→ Problem description
Without the pictures, set down everything in the listing exactly.

(Raw data begins)

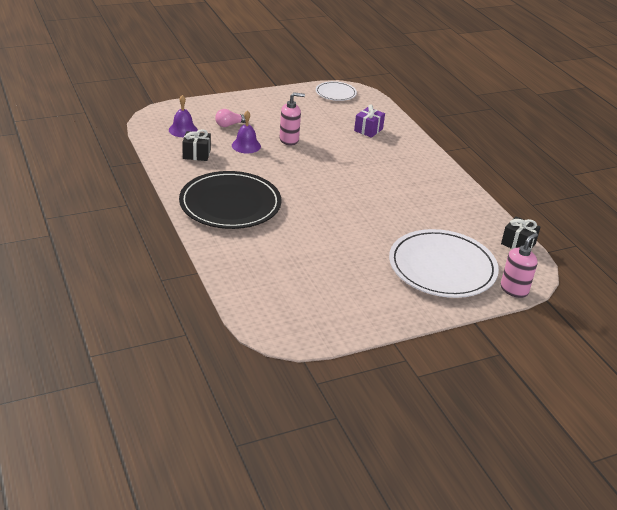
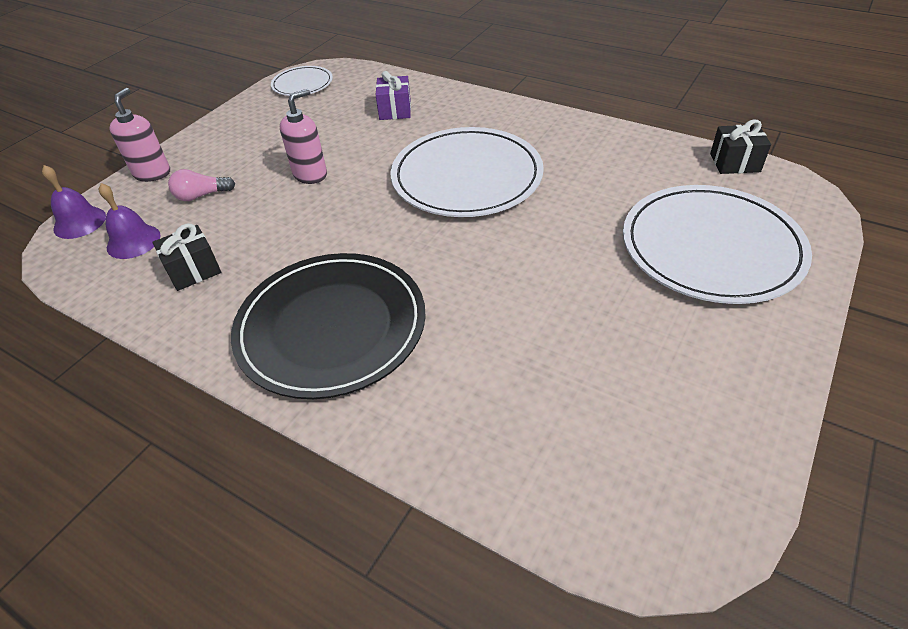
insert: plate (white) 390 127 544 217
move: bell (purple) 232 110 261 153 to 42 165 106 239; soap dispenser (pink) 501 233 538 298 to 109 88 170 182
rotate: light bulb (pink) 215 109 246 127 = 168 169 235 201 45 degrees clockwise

(Raw data ends)

→ Your response
insert: plate (white) 390 127 544 217
move: bell (purple) 232 110 261 153 to 42 165 106 239; soap dispenser (pink) 501 233 538 298 to 109 88 170 182
rotate: light bulb (pink) 215 109 246 127 = 168 169 235 201 45 degrees clockwise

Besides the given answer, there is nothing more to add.